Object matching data
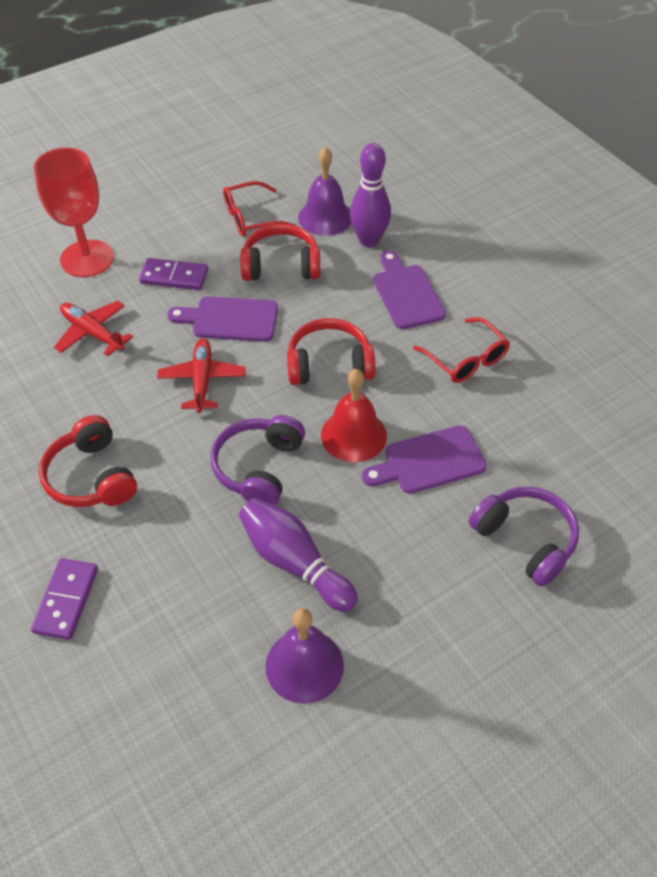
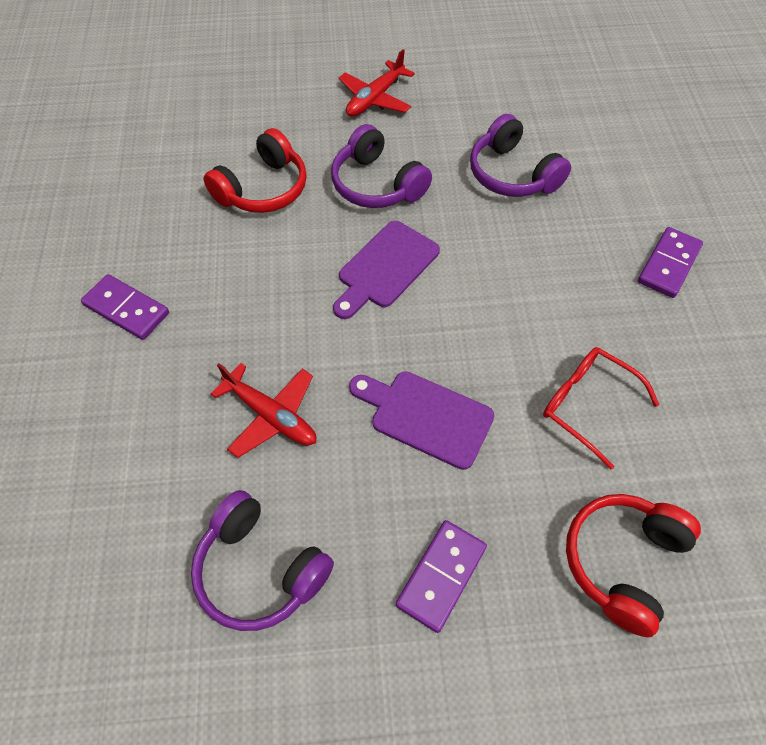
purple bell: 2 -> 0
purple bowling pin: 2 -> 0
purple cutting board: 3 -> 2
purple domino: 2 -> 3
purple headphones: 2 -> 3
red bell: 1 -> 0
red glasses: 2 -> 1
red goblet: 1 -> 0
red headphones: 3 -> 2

= WHAT TO DO =
Only the span from the line with "purple bowling pin: 2 -> 0" through the final line of the records goes in the output, each line unchanged.

= SOLUTION BELOW =
purple bowling pin: 2 -> 0
purple cutting board: 3 -> 2
purple domino: 2 -> 3
purple headphones: 2 -> 3
red bell: 1 -> 0
red glasses: 2 -> 1
red goblet: 1 -> 0
red headphones: 3 -> 2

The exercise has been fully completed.